>>>

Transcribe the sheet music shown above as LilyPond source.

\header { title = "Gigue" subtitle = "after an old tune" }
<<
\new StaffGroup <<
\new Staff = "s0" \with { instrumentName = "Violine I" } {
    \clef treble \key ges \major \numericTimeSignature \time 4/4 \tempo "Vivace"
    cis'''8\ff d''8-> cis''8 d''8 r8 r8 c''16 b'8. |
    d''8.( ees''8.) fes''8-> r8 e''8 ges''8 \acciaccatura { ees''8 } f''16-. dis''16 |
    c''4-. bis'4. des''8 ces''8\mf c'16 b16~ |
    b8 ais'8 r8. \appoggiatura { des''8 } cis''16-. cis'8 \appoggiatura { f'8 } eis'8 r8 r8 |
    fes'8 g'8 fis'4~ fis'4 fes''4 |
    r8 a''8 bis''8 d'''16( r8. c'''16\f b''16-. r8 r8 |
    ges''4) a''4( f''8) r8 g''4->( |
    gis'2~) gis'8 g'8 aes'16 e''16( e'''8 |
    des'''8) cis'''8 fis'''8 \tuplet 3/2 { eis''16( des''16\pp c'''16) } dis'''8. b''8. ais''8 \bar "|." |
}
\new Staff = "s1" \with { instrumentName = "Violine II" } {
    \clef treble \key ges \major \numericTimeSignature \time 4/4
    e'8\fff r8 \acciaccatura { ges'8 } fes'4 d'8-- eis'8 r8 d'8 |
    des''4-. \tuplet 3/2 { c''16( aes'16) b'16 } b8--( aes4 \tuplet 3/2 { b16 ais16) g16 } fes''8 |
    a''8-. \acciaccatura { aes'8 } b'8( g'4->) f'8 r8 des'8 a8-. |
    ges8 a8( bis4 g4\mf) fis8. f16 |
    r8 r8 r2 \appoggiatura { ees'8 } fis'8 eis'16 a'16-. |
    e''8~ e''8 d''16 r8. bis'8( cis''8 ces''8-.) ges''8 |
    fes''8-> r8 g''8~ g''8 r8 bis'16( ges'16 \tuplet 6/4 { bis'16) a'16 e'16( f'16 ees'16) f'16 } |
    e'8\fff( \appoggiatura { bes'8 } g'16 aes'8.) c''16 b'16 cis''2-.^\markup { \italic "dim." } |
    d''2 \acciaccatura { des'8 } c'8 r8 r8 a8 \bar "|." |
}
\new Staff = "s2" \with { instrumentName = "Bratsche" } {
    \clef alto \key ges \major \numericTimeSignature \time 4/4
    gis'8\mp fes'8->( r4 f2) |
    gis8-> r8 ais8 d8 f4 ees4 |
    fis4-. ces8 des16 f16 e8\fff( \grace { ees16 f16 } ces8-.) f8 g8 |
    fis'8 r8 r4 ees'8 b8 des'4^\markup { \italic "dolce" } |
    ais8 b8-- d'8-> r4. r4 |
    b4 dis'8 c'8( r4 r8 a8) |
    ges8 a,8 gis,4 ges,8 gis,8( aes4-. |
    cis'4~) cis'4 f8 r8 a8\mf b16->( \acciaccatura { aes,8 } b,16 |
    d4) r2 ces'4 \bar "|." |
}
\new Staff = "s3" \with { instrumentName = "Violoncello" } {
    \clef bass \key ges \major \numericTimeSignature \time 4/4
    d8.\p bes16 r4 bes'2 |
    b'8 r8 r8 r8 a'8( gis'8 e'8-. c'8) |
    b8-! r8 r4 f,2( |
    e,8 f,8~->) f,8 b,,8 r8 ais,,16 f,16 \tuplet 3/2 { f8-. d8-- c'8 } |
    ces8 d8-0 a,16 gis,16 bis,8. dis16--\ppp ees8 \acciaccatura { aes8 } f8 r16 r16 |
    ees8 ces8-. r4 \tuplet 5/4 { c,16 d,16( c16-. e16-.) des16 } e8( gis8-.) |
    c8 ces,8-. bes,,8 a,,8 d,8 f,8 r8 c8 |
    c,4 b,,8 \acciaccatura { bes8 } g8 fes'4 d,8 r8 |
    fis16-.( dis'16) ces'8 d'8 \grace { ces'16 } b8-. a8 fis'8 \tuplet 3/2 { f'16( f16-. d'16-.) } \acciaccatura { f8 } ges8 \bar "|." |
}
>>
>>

<<<

▸ **Task to complete**: Please find every line in the material above that contains the word "treble" and copy each of those lines.

▸ **Result of the task**:
    \clef treble \key ges \major \numericTimeSignature \time 4/4 \tempo "Vivace"
    \clef treble \key ges \major \numericTimeSignature \time 4/4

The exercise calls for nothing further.